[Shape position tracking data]
....
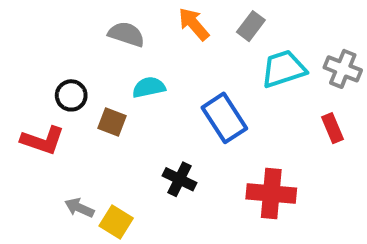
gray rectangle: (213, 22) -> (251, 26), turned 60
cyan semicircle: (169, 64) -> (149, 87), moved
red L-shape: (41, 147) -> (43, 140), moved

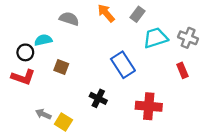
cyan semicircle: (149, 87) -> (43, 40), moved
black circle: (71, 95) -> (25, 52), moved

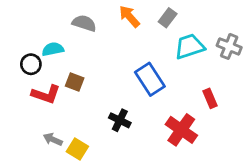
red rectangle: (182, 70) -> (210, 98), moved
red L-shape: (23, 77) -> (46, 94), moved
red cross: (149, 106) -> (181, 130), turned 30

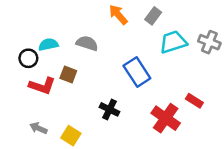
gray semicircle: (84, 23) -> (87, 43), moved
red rectangle: (210, 98) -> (194, 101), moved, turned -35
gray arrow: (53, 139) -> (38, 128), moved

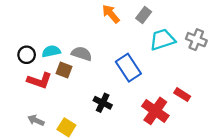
gray semicircle: (87, 43) -> (82, 54), moved
cyan semicircle: (48, 45) -> (51, 51), moved

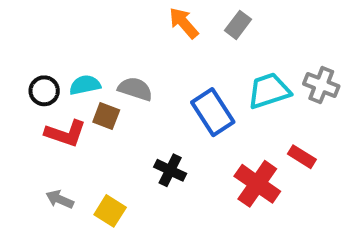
cyan trapezoid: (162, 40) -> (269, 91), moved
gray cross: (196, 40) -> (321, 85), moved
....
**Exercise:** Give the data again exactly as written, with all pictures left out.

**Task response:**
gray rectangle: (213, 22) -> (251, 26), turned 60
cyan semicircle: (169, 64) -> (149, 87), moved
red L-shape: (41, 147) -> (43, 140), moved

cyan semicircle: (149, 87) -> (43, 40), moved
black circle: (71, 95) -> (25, 52), moved

red rectangle: (182, 70) -> (210, 98), moved
red L-shape: (23, 77) -> (46, 94), moved
red cross: (149, 106) -> (181, 130), turned 30

gray semicircle: (84, 23) -> (87, 43), moved
red rectangle: (210, 98) -> (194, 101), moved, turned -35
gray arrow: (53, 139) -> (38, 128), moved

gray semicircle: (87, 43) -> (82, 54), moved
cyan semicircle: (48, 45) -> (51, 51), moved

cyan trapezoid: (162, 40) -> (269, 91), moved
gray cross: (196, 40) -> (321, 85), moved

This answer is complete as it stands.